What the task requires
Arrange every line of the entries below as a JSON list of strings, with one string per line. Omit blank lines and leave the pictures out.

= = = = = = =

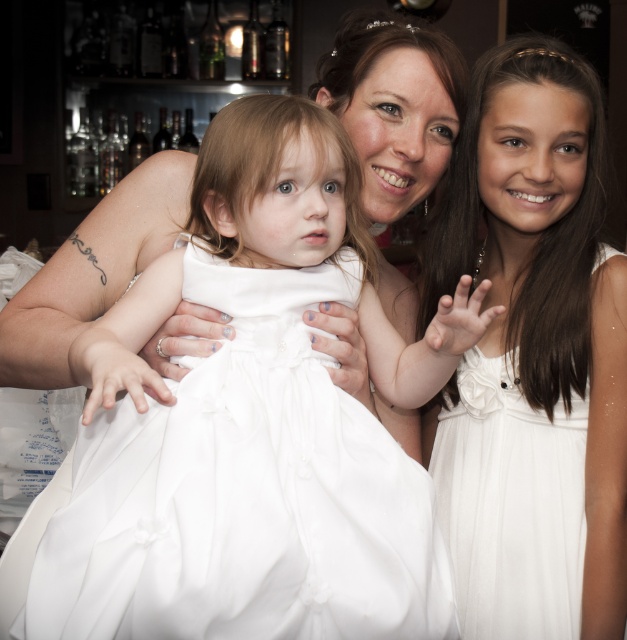
Question: Can you confirm if white satin dress at center is positioned to the right of white satin dress at right?

Choices:
 (A) no
 (B) yes

Answer: (A)

Question: Which point appears closest to the camera in this image?

Choices:
 (A) (460, 486)
 (B) (265, 312)

Answer: (B)

Question: Observing the image, what is the correct spatial positioning of white satin dress at center in reference to white satin dress at right?

Choices:
 (A) right
 (B) left

Answer: (B)

Question: Which object is farther from the camera taking this photo?

Choices:
 (A) white satin dress at center
 (B) white satin dress at right

Answer: (B)

Question: Which object is closer to the camera taking this photo?

Choices:
 (A) white satin dress at center
 (B) white satin dress at right

Answer: (A)

Question: Does white satin dress at center appear under white satin dress at right?

Choices:
 (A) yes
 (B) no

Answer: (A)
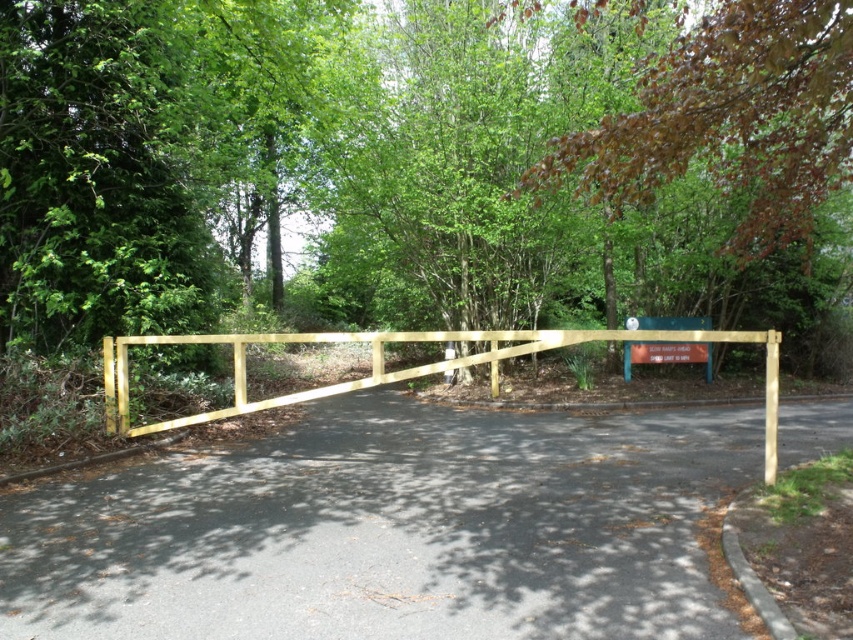
Question: Considering the real-world distances, which object is closest to the yellow wooden fence at center?

Choices:
 (A) blue painted wood sign at center
 (B) yellow wood fence at center
 (C) brown leafy tree at upper right
 (D) green wood fence at center

Answer: (B)

Question: Is green wood fence at center below yellow wood fence at center?

Choices:
 (A) no
 (B) yes

Answer: (A)

Question: Can you confirm if green wood fence at center is wider than brown leafy tree at upper right?

Choices:
 (A) no
 (B) yes

Answer: (B)

Question: Which point is farther from the camera taking this photo?

Choices:
 (A) (833, 84)
 (B) (645, 340)
 (C) (194, 420)

Answer: (B)

Question: Is brown leafy tree at upper right to the right of blue painted wood sign at center from the viewer's perspective?

Choices:
 (A) yes
 (B) no

Answer: (B)

Question: Which point is closer to the camera?

Choices:
 (A) yellow wooden fence at center
 (B) brown leafy tree at upper right

Answer: (A)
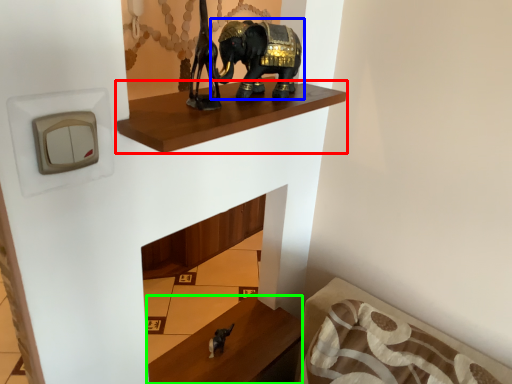
Question: Considering the real-world distances, which object is closest to shelf (highlighted by a red box)? elephant (highlighted by a blue box) or furniture (highlighted by a green box).

Choices:
 (A) elephant
 (B) furniture

Answer: (A)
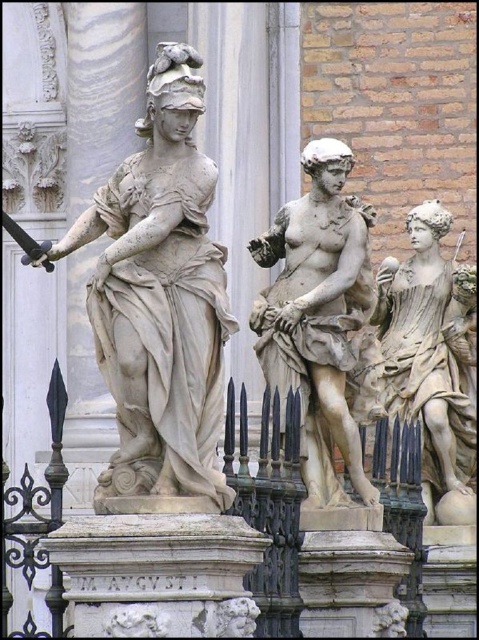
Is point (203, 90) positioned after point (54, 584)?

Yes, point (203, 90) is farther from viewer.

Which is more to the right, white marble statue at center or black wrought iron fence at center?

black wrought iron fence at center

Which is in front, point (135, 460) or point (296, 472)?

Point (135, 460) is in front.

Where is `white marble statue at center`? The height and width of the screenshot is (640, 479). white marble statue at center is located at coordinates (160, 296).

Can you confirm if matte stone statue at center is positioned above matte beige statue at right?

Yes.

Is point (338, 445) in front of point (467, 433)?

That is True.

Where is `matte stone statue at center`? matte stone statue at center is located at coordinates (319, 316).

Locate an element on the screen. The height and width of the screenshot is (640, 479). matte stone statue at center is located at coordinates (319, 316).

Who is positioned more to the right, white marble statue at center or matte stone statue at center?

Positioned to the right is matte stone statue at center.

Does white marble statue at center have a lesser height compared to matte stone statue at center?

No.

Which is behind, point (23, 257) or point (337, 180)?

The point (337, 180) is more distant.

What are the coordinates of `white marble statue at center` in the screenshot? It's located at (160, 296).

= = = = = = =

Task solution
[
  "Question: Can you confirm if white satin dress at center is positioned to the right of white satin dress at right?",
  "Choices:",
  " (A) no",
  " (B) yes",
  "Answer: (A)",
  "Question: Which point appears closest to the camera in this image?",
  "Choices:",
  " (A) (460, 486)",
  " (B) (265, 312)",
  "Answer: (B)",
  "Question: Observing the image, what is the correct spatial positioning of white satin dress at center in reference to white satin dress at right?",
  "Choices:",
  " (A) right",
  " (B) left",
  "Answer: (B)",
  "Question: Which object is farther from the camera taking this photo?",
  "Choices:",
  " (A) white satin dress at center",
  " (B) white satin dress at right",
  "Answer: (B)",
  "Question: Which object is closer to the camera taking this photo?",
  "Choices:",
  " (A) white satin dress at center",
  " (B) white satin dress at right",
  "Answer: (A)",
  "Question: Does white satin dress at center appear under white satin dress at right?",
  "Choices:",
  " (A) yes",
  " (B) no",
  "Answer: (A)",
  "Question: Considering the real-world distances, which object is closest to the yellow wooden fence at center?",
  "Choices:",
  " (A) blue painted wood sign at center",
  " (B) yellow wood fence at center",
  " (C) brown leafy tree at upper right",
  " (D) green wood fence at center",
  "Answer: (B)",
  "Question: Is green wood fence at center below yellow wood fence at center?",
  "Choices:",
  " (A) no",
  " (B) yes",
  "Answer: (A)",
  "Question: Can you confirm if green wood fence at center is wider than brown leafy tree at upper right?",
  "Choices:",
  " (A) no",
  " (B) yes",
  "Answer: (B)",
  "Question: Which point is farther from the camera taking this photo?",
  "Choices:",
  " (A) (833, 84)",
  " (B) (645, 340)",
  " (C) (194, 420)",
  "Answer: (B)",
  "Question: Is brown leafy tree at upper right to the right of blue painted wood sign at center from the viewer's perspective?",
  "Choices:",
  " (A) yes",
  " (B) no",
  "Answer: (B)",
  "Question: Which point is closer to the camera?",
  "Choices:",
  " (A) yellow wooden fence at center",
  " (B) brown leafy tree at upper right",
  "Answer: (A)",
  "Question: Considering the real-world distances, which object is closest to shelf (highlighted by a red box)? elephant (highlighted by a blue box) or furniture (highlighted by a green box).",
  "Choices:",
  " (A) elephant",
  " (B) furniture",
  "Answer: (A)",
  "Is point (203, 90) positioned after point (54, 584)?",
  "Yes, point (203, 90) is farther from viewer.",
  "Which is more to the right, white marble statue at center or black wrought iron fence at center?",
  "black wrought iron fence at center",
  "Which is in front, point (135, 460) or point (296, 472)?",
  "Point (135, 460) is in front.",
  "Where is `white marble statue at center`? The height and width of the screenshot is (640, 479). white marble statue at center is located at coordinates (160, 296).",
  "Can you confirm if matte stone statue at center is positioned above matte beige statue at right?",
  "Yes.",
  "Is point (338, 445) in front of point (467, 433)?",
  "That is True.",
  "Where is `matte stone statue at center`? matte stone statue at center is located at coordinates (319, 316).",
  "Locate an element on the screen. The height and width of the screenshot is (640, 479). matte stone statue at center is located at coordinates (319, 316).",
  "Who is positioned more to the right, white marble statue at center or matte stone statue at center?",
  "Positioned to the right is matte stone statue at center.",
  "Does white marble statue at center have a lesser height compared to matte stone statue at center?",
  "No.",
  "Which is behind, point (23, 257) or point (337, 180)?",
  "The point (337, 180) is more distant.",
  "What are the coordinates of `white marble statue at center` in the screenshot? It's located at (160, 296)."
]